What to do:
The required output is the exact text of the lines from the line containing "purple arrow: (27, 349)" through the final line below, inclusive, without pictures.

[Entries provided — start]

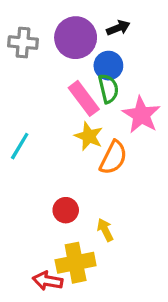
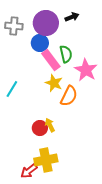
blue circle: (108, 66) -> (40, 43), moved
yellow arrow: (105, 230) -> (50, 125), moved
red arrow: (48, 281) -> (29, 171), turned -48

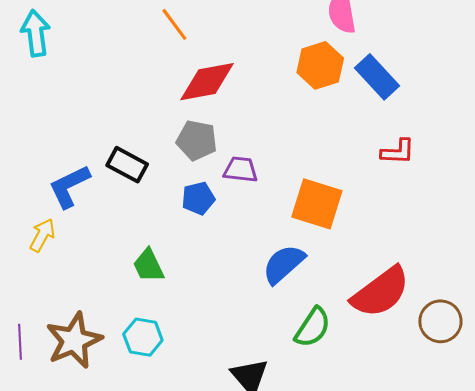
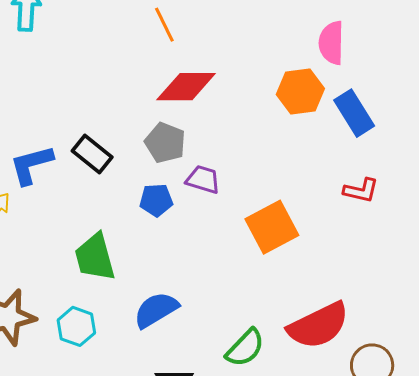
orange square: (317, 204) -> (272, 227), turned 34
blue semicircle: (284, 264) -> (156, 310), moved
green trapezoid: (148, 266) -> (95, 257), size x1.4

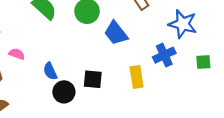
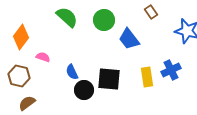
blue cross: (164, 55) -> (171, 70), moved
black square: (93, 79) -> (109, 79), size x1.4

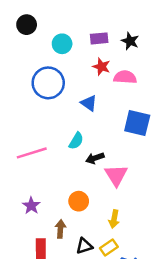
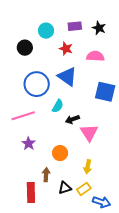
black circle: (27, 25) -> (25, 48), moved
red star: (102, 67) -> (66, 49), moved
blue circle: (48, 83) -> (37, 84), moved
blue triangle: (89, 103) -> (67, 77), size x1.5
purple star: (31, 206) -> (29, 144), moved

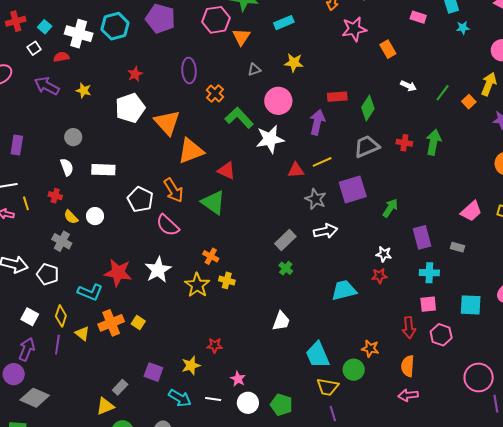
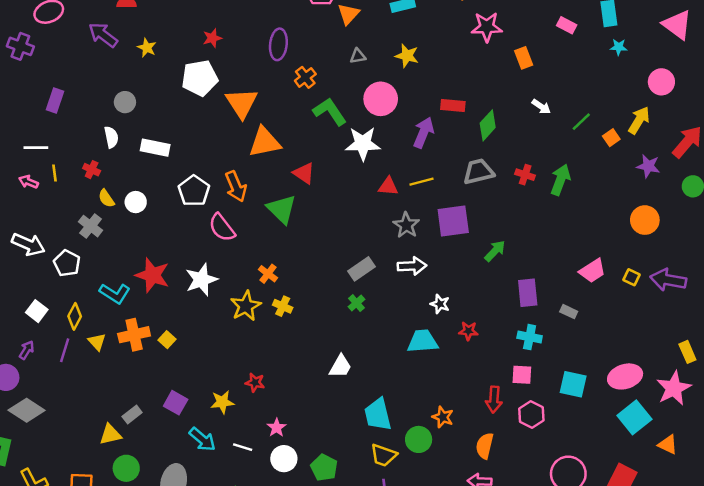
white star: (384, 254) -> (440, 304), moved
purple arrow: (27, 349) -> (27, 350), size x0.7

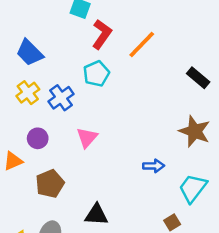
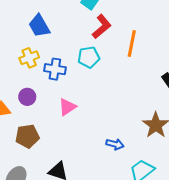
orange line: (142, 44) -> (132, 44), turned -48
blue cross: (61, 98) -> (55, 69), turned 30

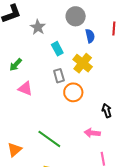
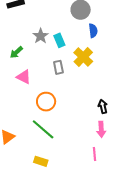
gray star: (38, 27) -> (41, 36), moved
orange circle: (73, 92) -> (46, 102), moved
pink arrow: (92, 133) -> (101, 129), moved, turned -105

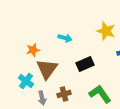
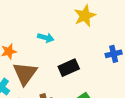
yellow star: (106, 31) -> (85, 16), moved, turned 30

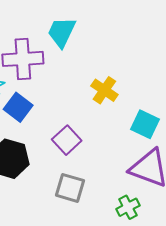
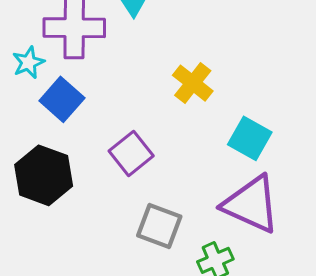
gray square: (70, 188) -> (159, 226), moved

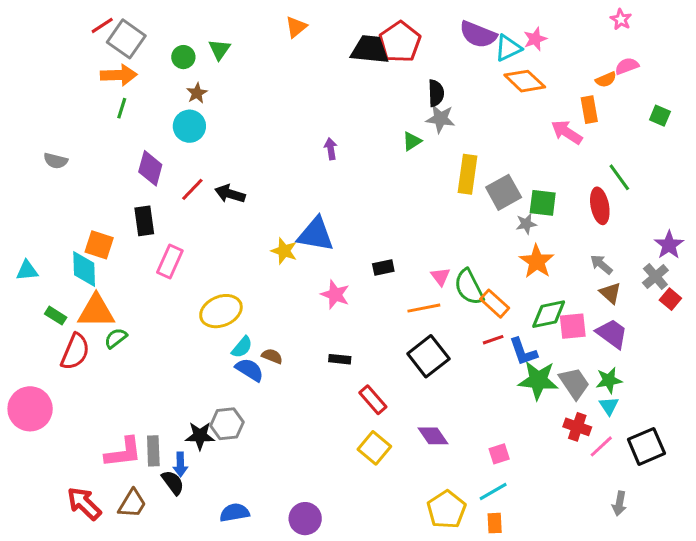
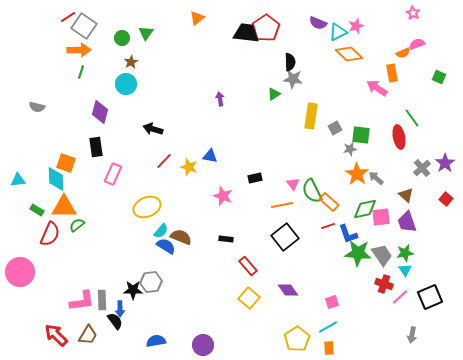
purple semicircle: (478, 34) -> (318, 23), size x0.7
red line: (192, 189) -> (164, 161), moved
gray square: (504, 192) -> (335, 128), size x0.6
blue triangle: (316, 234) -> (210, 156), size x0.6
gray arrow: (601, 264) -> (376, 178), moved
gray cross: (655, 277) -> (422, 168), moved
purple trapezoid: (612, 334) -> (407, 222), turned -145
brown semicircle: (272, 356) -> (181, 237), size x1.5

[Entries provided — finish]

Your response:
purple arrow: (27, 349) -> (27, 350), size x0.7

orange line: (142, 44) -> (132, 44), turned -48
blue cross: (61, 98) -> (55, 69), turned 30

gray star: (38, 27) -> (41, 36), moved
orange circle: (73, 92) -> (46, 102), moved
pink arrow: (92, 133) -> (101, 129), moved, turned -105

yellow star: (106, 31) -> (85, 16), moved, turned 30

gray square: (70, 188) -> (159, 226), moved

purple semicircle: (478, 34) -> (318, 23), size x0.7
red line: (192, 189) -> (164, 161), moved
gray square: (504, 192) -> (335, 128), size x0.6
blue triangle: (316, 234) -> (210, 156), size x0.6
gray arrow: (601, 264) -> (376, 178), moved
gray cross: (655, 277) -> (422, 168), moved
purple trapezoid: (612, 334) -> (407, 222), turned -145
brown semicircle: (272, 356) -> (181, 237), size x1.5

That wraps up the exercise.